Object change descriptions

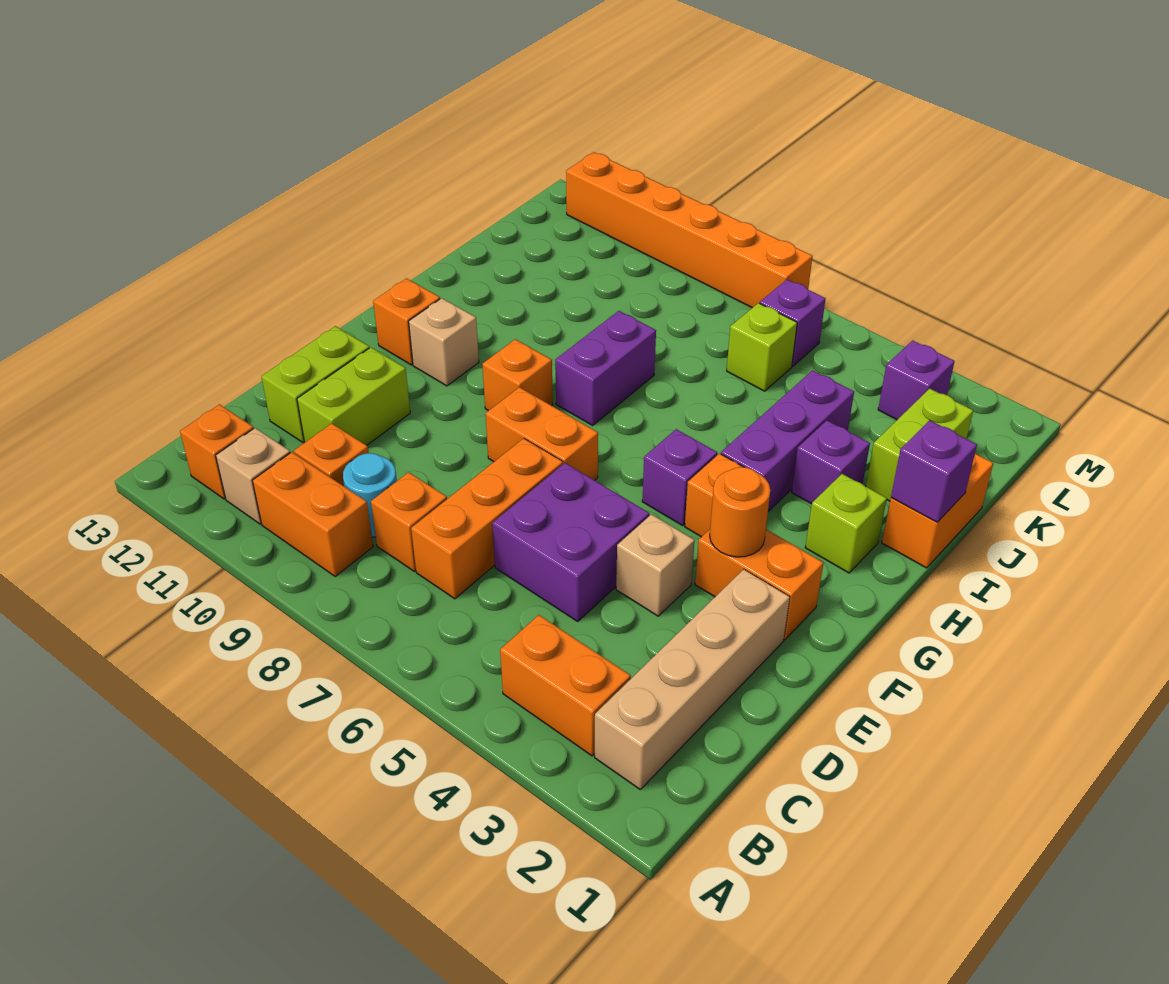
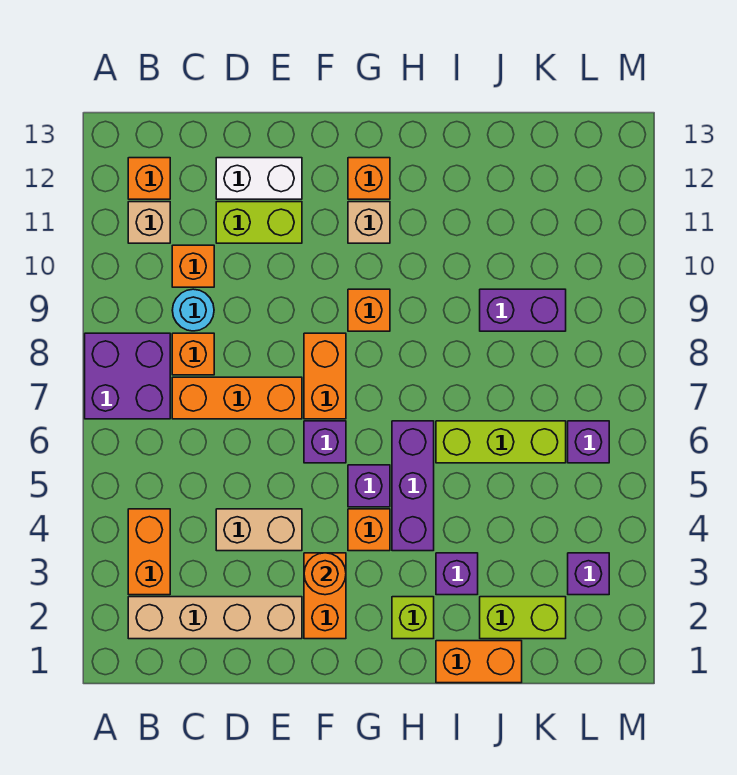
orange 1x2 brick [252,452,373,576] -> none
purple 2x2 brick [492,463,649,621] -> purple 2x2 brick moved to [85,333,170,419]
lime 1x2 brick [261,326,369,443] -> white 1x2 brick [216,158,302,199]
tan 1x1 brick [616,514,695,616] -> tan 1x2 brick [216,509,302,551]
purple 1x3 brick [721,370,854,511] -> purple 1x3 brick turned to [392,421,434,551]
purple 1x2 brick [555,311,656,425] -> purple 1x2 brick moved to [480,289,566,331]
purple 1x1 brick [891,420,977,522] -> purple 1x1 brick moved to [304,421,346,463]
lime 1x1 brick [727,303,797,391] -> lime 1x3 brick [436,421,566,463]
orange 1x6 brick [566,152,812,308] -> none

● **ABOUT THIS TASK**
Give back exactly the lines from the one containing "purple 1x3 brick [721,370,854,511]" through the last line of the records.

● **RESPONSE TO THIS EXERCISE**
purple 1x3 brick [721,370,854,511] -> purple 1x3 brick turned to [392,421,434,551]
purple 1x2 brick [555,311,656,425] -> purple 1x2 brick moved to [480,289,566,331]
purple 1x1 brick [891,420,977,522] -> purple 1x1 brick moved to [304,421,346,463]
lime 1x1 brick [727,303,797,391] -> lime 1x3 brick [436,421,566,463]
orange 1x6 brick [566,152,812,308] -> none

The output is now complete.